◆ TASK GOAL: Reproduce each of the items below word for word, leaving out nothing and changing nothing.

Collected data:
== Segment start ==
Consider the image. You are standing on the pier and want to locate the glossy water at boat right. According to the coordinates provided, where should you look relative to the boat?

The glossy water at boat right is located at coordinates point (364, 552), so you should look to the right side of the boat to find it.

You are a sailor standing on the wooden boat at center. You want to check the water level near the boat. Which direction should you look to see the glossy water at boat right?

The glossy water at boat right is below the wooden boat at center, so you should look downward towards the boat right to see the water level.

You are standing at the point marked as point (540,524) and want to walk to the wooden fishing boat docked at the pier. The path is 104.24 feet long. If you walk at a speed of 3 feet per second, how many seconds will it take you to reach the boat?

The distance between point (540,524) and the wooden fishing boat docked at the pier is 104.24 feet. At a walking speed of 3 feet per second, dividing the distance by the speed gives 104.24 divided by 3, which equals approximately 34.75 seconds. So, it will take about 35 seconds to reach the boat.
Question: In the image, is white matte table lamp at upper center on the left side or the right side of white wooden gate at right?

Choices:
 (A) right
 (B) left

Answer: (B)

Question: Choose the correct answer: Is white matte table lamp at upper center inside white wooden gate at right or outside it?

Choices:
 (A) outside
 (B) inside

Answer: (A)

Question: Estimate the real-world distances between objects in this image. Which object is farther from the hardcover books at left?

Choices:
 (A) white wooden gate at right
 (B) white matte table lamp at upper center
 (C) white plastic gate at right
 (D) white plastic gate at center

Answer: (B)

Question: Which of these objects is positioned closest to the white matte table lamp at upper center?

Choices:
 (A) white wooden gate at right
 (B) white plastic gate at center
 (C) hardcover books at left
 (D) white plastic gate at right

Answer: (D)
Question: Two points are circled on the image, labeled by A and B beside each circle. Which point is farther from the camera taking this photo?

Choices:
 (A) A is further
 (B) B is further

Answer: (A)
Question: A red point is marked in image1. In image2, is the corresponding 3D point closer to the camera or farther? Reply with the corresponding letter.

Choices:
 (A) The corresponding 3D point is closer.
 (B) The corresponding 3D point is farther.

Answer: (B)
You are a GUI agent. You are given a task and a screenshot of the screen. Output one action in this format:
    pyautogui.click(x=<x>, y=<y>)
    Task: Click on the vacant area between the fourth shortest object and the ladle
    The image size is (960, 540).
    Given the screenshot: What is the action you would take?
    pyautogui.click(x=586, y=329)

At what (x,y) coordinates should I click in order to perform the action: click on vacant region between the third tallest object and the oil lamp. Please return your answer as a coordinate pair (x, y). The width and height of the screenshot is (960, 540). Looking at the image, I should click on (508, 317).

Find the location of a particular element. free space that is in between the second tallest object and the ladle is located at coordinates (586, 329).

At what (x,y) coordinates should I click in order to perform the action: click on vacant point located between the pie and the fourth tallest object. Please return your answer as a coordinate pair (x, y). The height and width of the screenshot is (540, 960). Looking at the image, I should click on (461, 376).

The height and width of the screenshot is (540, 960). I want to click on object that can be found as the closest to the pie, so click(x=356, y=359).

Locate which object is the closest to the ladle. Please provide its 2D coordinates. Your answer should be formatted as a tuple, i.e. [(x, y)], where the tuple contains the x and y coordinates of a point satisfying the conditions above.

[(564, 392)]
== Segment end ==
◆ SOLUTION TO THIS TASK:
Consider the image. You are standing on the pier and want to locate the glossy water at boat right. According to the coordinates provided, where should you look relative to the boat?

The glossy water at boat right is located at coordinates point (364, 552), so you should look to the right side of the boat to find it.

You are a sailor standing on the wooden boat at center. You want to check the water level near the boat. Which direction should you look to see the glossy water at boat right?

The glossy water at boat right is below the wooden boat at center, so you should look downward towards the boat right to see the water level.

You are standing at the point marked as point (540,524) and want to walk to the wooden fishing boat docked at the pier. The path is 104.24 feet long. If you walk at a speed of 3 feet per second, how many seconds will it take you to reach the boat?

The distance between point (540,524) and the wooden fishing boat docked at the pier is 104.24 feet. At a walking speed of 3 feet per second, dividing the distance by the speed gives 104.24 divided by 3, which equals approximately 34.75 seconds. So, it will take about 35 seconds to reach the boat.
Question: In the image, is white matte table lamp at upper center on the left side or the right side of white wooden gate at right?

Choices:
 (A) right
 (B) left

Answer: (B)

Question: Choose the correct answer: Is white matte table lamp at upper center inside white wooden gate at right or outside it?

Choices:
 (A) outside
 (B) inside

Answer: (A)

Question: Estimate the real-world distances between objects in this image. Which object is farther from the hardcover books at left?

Choices:
 (A) white wooden gate at right
 (B) white matte table lamp at upper center
 (C) white plastic gate at right
 (D) white plastic gate at center

Answer: (B)

Question: Which of these objects is positioned closest to the white matte table lamp at upper center?

Choices:
 (A) white wooden gate at right
 (B) white plastic gate at center
 (C) hardcover books at left
 (D) white plastic gate at right

Answer: (D)
Question: Two points are circled on the image, labeled by A and B beside each circle. Which point is farther from the camera taking this photo?

Choices:
 (A) A is further
 (B) B is further

Answer: (A)
Question: A red point is marked in image1. In image2, is the corresponding 3D point closer to the camera or farther? Reply with the corresponding letter.

Choices:
 (A) The corresponding 3D point is closer.
 (B) The corresponding 3D point is farther.

Answer: (B)
You are a GUI agent. You are given a task and a screenshot of the screen. Output one action in this format:
    pyautogui.click(x=<x>, y=<y>)
    Task: Click on the vacant area between the fourth shortest object and the ladle
    The image size is (960, 540).
    Given the screenshot: What is the action you would take?
    pyautogui.click(x=586, y=329)

At what (x,y) coordinates should I click in order to perform the action: click on vacant region between the third tallest object and the oil lamp. Please return your answer as a coordinate pair (x, y). The width and height of the screenshot is (960, 540). Looking at the image, I should click on (508, 317).

Find the location of a particular element. free space that is in between the second tallest object and the ladle is located at coordinates (586, 329).

At what (x,y) coordinates should I click in order to perform the action: click on vacant point located between the pie and the fourth tallest object. Please return your answer as a coordinate pair (x, y). The height and width of the screenshot is (540, 960). Looking at the image, I should click on (461, 376).

The height and width of the screenshot is (540, 960). I want to click on object that can be found as the closest to the pie, so click(x=356, y=359).

Locate which object is the closest to the ladle. Please provide its 2D coordinates. Your answer should be formatted as a tuple, i.e. [(x, y)], where the tuple contains the x and y coordinates of a point satisfying the conditions above.

[(564, 392)]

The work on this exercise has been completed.